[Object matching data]
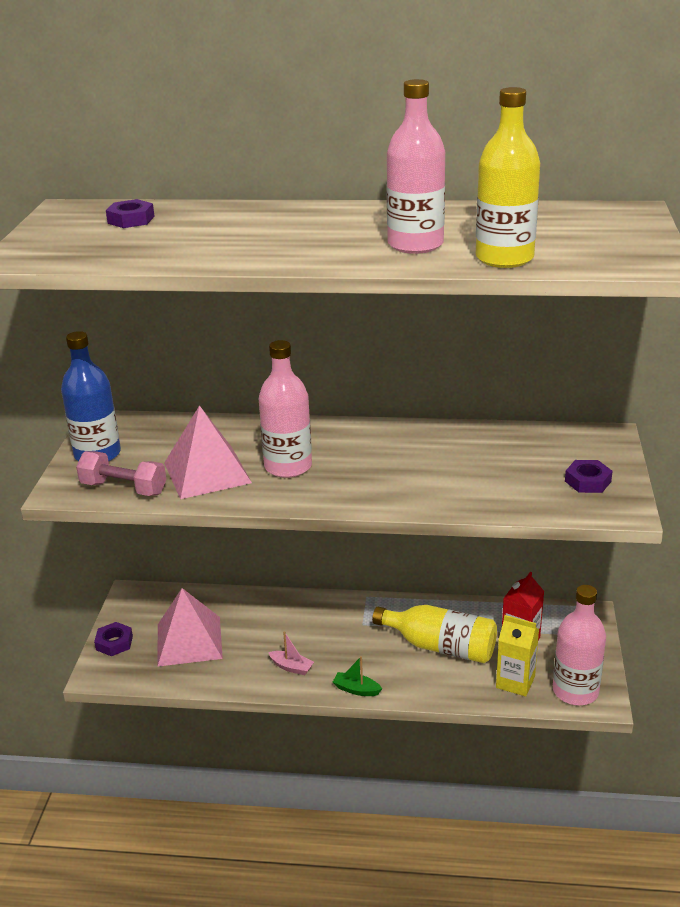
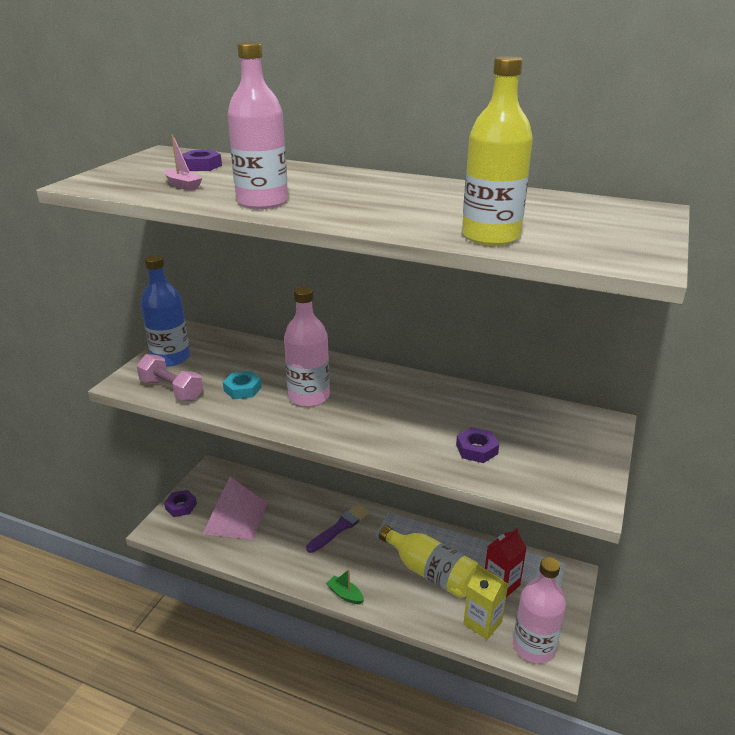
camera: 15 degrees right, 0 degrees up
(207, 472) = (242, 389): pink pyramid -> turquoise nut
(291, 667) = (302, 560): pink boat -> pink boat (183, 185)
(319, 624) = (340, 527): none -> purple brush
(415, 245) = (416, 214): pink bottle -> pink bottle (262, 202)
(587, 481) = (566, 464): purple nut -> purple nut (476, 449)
==
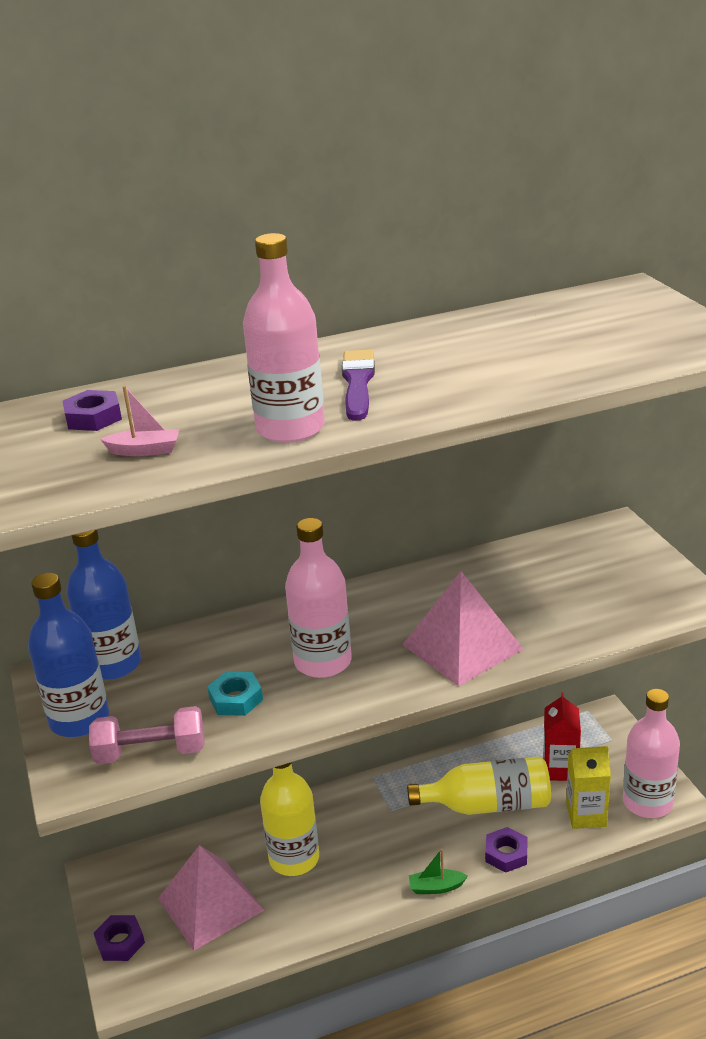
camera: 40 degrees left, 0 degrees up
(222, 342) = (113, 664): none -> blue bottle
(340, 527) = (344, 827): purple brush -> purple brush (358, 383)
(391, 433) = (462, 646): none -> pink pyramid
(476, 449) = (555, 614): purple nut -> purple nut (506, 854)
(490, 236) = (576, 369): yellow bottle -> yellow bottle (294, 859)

§ Activity
When a line of the data holds the string "purple", pick it out and copy it.

§ Solution for this problem
(319, 624) = (340, 527): none -> purple brush
(587, 481) = (566, 464): purple nut -> purple nut (476, 449)
(340, 527) = (344, 827): purple brush -> purple brush (358, 383)
(476, 449) = (555, 614): purple nut -> purple nut (506, 854)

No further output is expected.